To do: Please restate exactly the lines of the data below, beginning with the line containing "AUDIO2 pin BUSY: A7 -> B11" and ending with the last line.
--- Dataset records ---
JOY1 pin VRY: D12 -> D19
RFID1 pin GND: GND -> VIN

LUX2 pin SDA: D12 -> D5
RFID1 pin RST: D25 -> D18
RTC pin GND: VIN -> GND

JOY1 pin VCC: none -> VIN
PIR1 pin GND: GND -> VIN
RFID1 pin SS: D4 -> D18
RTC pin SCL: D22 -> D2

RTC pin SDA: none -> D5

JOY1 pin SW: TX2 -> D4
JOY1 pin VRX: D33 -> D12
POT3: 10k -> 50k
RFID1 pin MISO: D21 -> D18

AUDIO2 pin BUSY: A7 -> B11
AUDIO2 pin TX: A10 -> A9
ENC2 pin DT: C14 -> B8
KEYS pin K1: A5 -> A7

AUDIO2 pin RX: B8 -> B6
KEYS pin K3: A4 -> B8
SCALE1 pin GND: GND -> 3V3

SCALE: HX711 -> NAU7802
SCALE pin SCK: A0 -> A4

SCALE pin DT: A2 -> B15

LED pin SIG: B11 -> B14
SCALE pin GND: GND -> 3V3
---
Solved exercise:
AUDIO2 pin BUSY: A7 -> B11
AUDIO2 pin TX: A10 -> A9
ENC2 pin DT: C14 -> B8
KEYS pin K1: A5 -> A7

AUDIO2 pin RX: B8 -> B6
KEYS pin K3: A4 -> B8
SCALE1 pin GND: GND -> 3V3

SCALE: HX711 -> NAU7802
SCALE pin SCK: A0 -> A4

SCALE pin DT: A2 -> B15

LED pin SIG: B11 -> B14
SCALE pin GND: GND -> 3V3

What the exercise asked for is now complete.